> RECORDED INFORMATION:
begin

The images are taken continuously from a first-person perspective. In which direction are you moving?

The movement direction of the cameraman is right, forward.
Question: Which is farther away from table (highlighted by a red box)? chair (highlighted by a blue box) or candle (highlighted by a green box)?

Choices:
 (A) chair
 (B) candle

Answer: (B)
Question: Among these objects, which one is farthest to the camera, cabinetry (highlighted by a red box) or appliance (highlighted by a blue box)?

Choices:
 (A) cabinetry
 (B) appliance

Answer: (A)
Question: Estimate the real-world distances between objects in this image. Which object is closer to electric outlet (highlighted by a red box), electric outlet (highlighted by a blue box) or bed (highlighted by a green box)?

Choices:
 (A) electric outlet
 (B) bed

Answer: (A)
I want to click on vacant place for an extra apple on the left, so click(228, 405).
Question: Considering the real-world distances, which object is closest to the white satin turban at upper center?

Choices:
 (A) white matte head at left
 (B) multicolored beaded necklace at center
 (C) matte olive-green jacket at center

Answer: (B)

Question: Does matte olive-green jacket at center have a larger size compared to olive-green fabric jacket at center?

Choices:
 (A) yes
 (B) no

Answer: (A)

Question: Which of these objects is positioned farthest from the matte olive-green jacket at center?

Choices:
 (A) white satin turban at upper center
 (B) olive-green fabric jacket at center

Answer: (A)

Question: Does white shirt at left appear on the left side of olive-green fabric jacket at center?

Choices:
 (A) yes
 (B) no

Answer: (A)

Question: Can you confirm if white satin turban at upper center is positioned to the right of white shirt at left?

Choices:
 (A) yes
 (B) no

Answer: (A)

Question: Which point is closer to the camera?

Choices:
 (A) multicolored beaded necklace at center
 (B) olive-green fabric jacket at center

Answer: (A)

end
begin

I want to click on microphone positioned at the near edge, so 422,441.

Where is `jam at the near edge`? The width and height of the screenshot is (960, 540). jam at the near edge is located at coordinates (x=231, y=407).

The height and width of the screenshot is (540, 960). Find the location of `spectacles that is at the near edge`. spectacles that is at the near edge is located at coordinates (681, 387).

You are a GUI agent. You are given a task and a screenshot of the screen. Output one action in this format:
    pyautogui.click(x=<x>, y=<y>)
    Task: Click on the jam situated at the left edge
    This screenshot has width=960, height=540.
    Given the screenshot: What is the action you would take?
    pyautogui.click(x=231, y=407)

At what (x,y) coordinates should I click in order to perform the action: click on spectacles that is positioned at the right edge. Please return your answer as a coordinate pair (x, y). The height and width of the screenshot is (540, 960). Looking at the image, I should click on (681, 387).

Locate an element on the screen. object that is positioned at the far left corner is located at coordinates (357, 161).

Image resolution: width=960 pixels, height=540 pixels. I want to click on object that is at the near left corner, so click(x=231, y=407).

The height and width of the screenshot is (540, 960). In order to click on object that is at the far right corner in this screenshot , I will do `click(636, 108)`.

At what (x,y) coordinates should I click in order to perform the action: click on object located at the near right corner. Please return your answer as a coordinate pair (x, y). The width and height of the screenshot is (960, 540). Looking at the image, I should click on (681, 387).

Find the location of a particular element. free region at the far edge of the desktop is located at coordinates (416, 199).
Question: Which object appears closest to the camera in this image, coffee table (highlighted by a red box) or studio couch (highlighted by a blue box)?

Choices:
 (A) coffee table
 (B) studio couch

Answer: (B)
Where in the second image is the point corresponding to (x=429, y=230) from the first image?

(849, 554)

end
begin

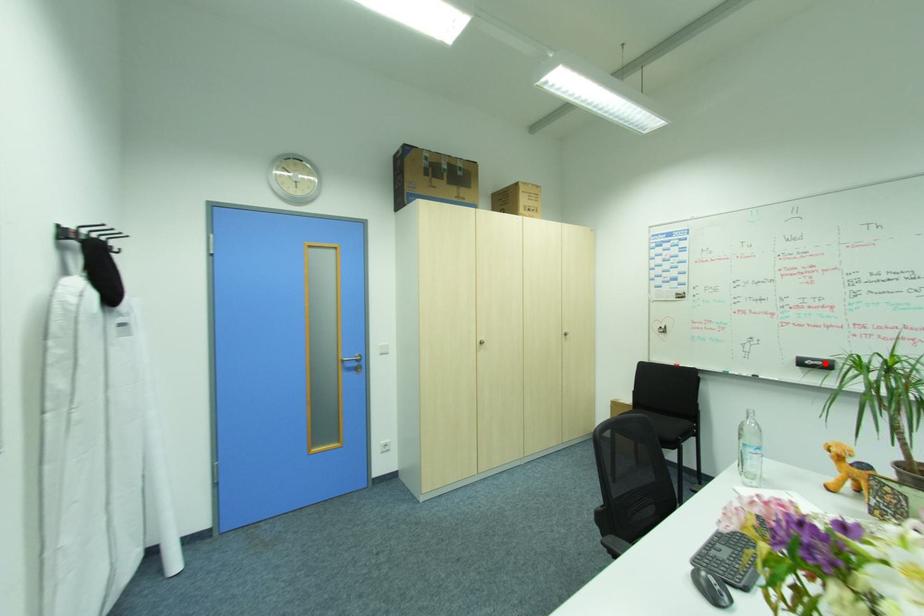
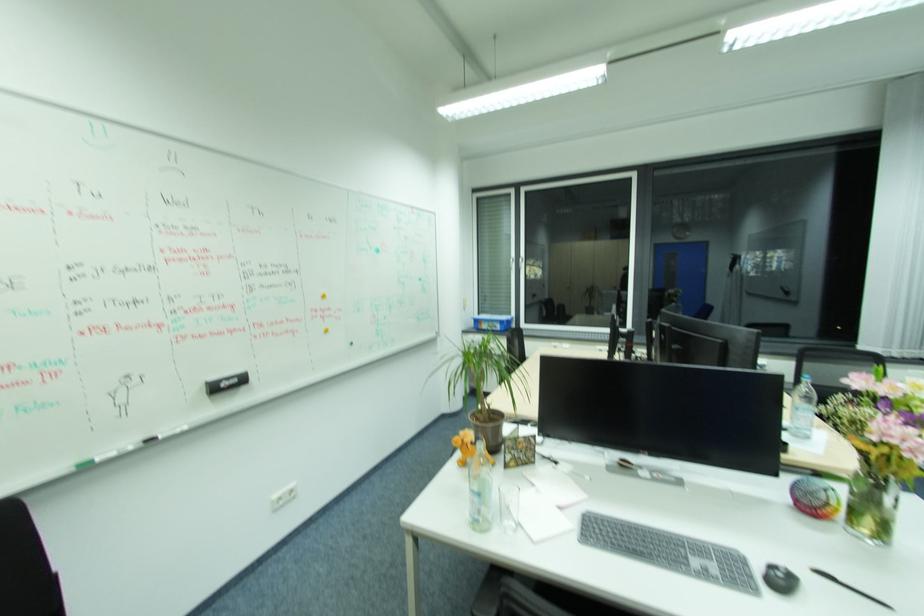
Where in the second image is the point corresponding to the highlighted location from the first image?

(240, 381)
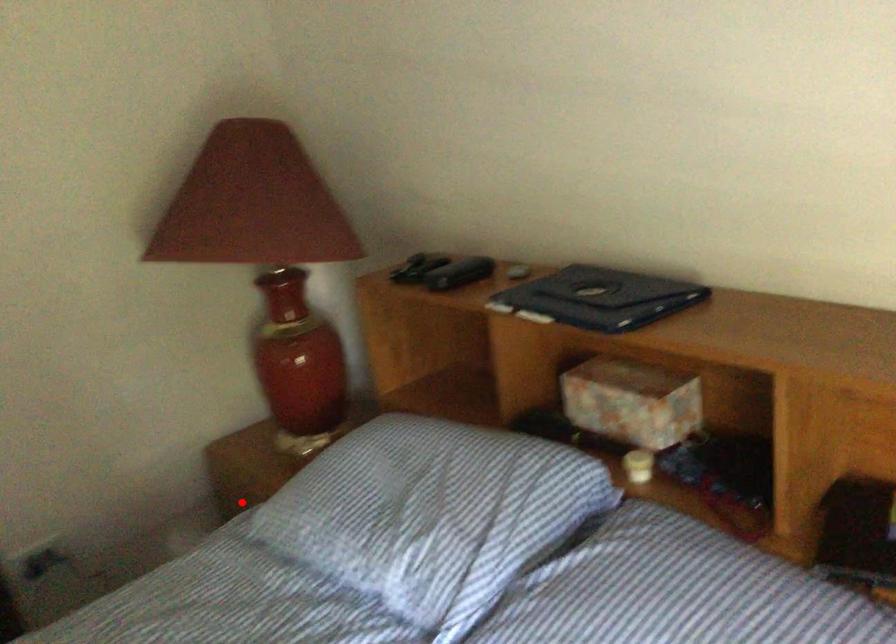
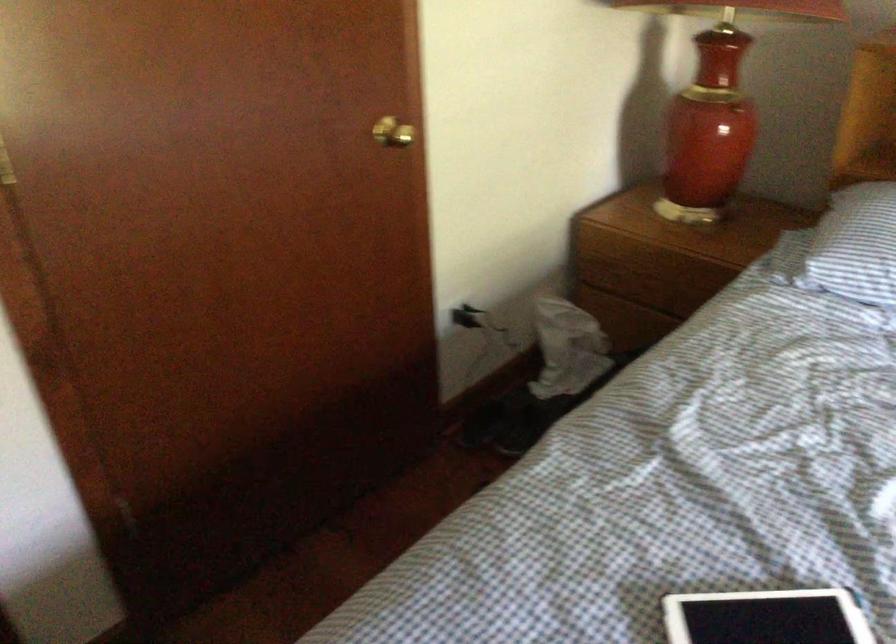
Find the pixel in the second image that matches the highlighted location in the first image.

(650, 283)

end

> WHAT TO DO: Reproduce the listing from the line containing "The images are" through the line containing "Question: Which of", replacing "matte olive-green jacket" with "dark olive-green jacket" and leaving everything else unchanged.

> FINAL RESULT:
The images are taken continuously from a first-person perspective. In which direction are you moving?

The movement direction of the cameraman is right, forward.
Question: Which is farther away from table (highlighted by a red box)? chair (highlighted by a blue box) or candle (highlighted by a green box)?

Choices:
 (A) chair
 (B) candle

Answer: (B)
Question: Among these objects, which one is farthest to the camera, cabinetry (highlighted by a red box) or appliance (highlighted by a blue box)?

Choices:
 (A) cabinetry
 (B) appliance

Answer: (A)
Question: Estimate the real-world distances between objects in this image. Which object is closer to electric outlet (highlighted by a red box), electric outlet (highlighted by a blue box) or bed (highlighted by a green box)?

Choices:
 (A) electric outlet
 (B) bed

Answer: (A)
I want to click on vacant place for an extra apple on the left, so click(228, 405).
Question: Considering the real-world distances, which object is closest to the white satin turban at upper center?

Choices:
 (A) white matte head at left
 (B) multicolored beaded necklace at center
 (C) dark olive-green jacket at center

Answer: (B)

Question: Does dark olive-green jacket at center have a larger size compared to olive-green fabric jacket at center?

Choices:
 (A) yes
 (B) no

Answer: (A)

Question: Which of these objects is positioned farthest from the dark olive-green jacket at center?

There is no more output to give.